**Exercise aim:** From the listing below, extract each line containing the string "tower".
◆ ◆ ◆
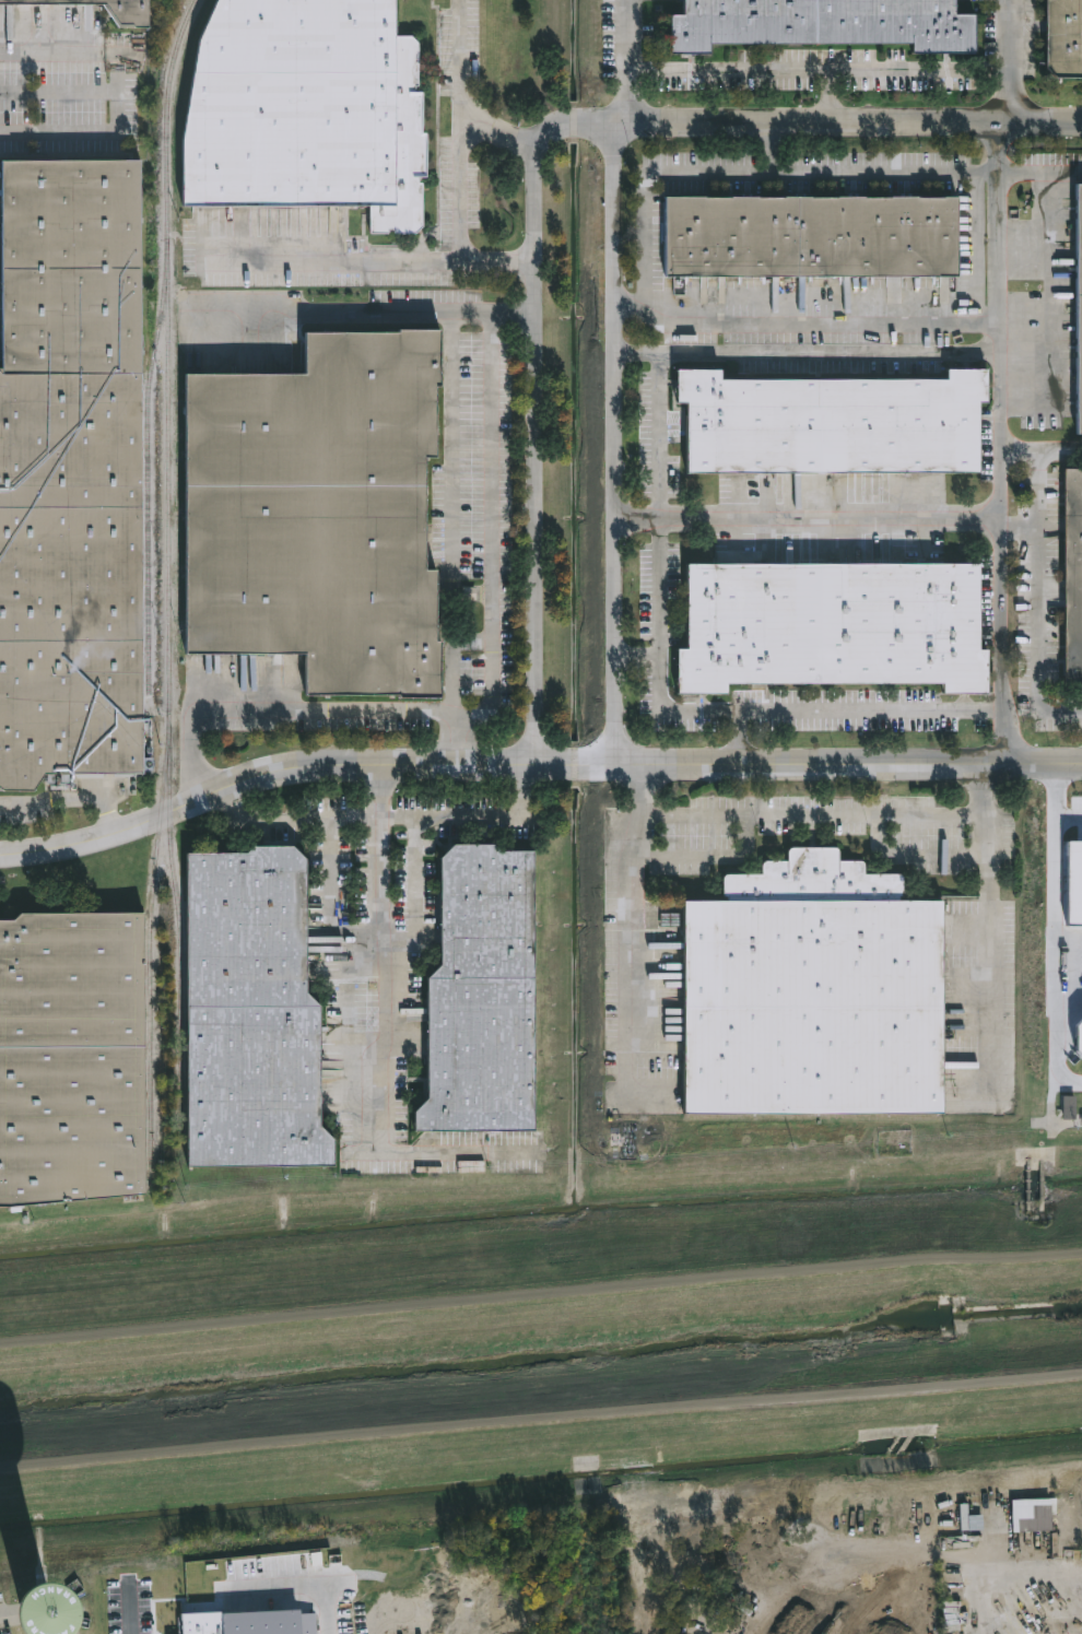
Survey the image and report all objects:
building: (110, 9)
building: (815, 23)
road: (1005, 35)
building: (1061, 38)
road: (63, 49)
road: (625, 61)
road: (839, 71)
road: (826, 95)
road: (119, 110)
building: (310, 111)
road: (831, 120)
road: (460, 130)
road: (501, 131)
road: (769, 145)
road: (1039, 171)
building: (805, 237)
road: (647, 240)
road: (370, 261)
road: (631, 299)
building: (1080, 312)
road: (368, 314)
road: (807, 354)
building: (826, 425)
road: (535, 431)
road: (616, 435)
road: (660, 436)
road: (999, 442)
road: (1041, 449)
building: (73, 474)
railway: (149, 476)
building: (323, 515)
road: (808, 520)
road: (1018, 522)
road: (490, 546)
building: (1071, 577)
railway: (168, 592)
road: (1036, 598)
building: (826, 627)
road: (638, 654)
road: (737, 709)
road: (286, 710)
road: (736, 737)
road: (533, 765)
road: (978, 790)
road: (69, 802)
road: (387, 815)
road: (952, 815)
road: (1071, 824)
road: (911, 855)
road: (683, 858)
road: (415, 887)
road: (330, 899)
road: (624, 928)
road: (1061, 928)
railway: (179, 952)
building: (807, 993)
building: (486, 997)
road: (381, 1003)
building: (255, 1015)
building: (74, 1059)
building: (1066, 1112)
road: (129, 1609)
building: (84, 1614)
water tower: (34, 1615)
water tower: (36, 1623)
◆ ◆ ◆
**Response below:**
water tower: (34, 1615)
water tower: (36, 1623)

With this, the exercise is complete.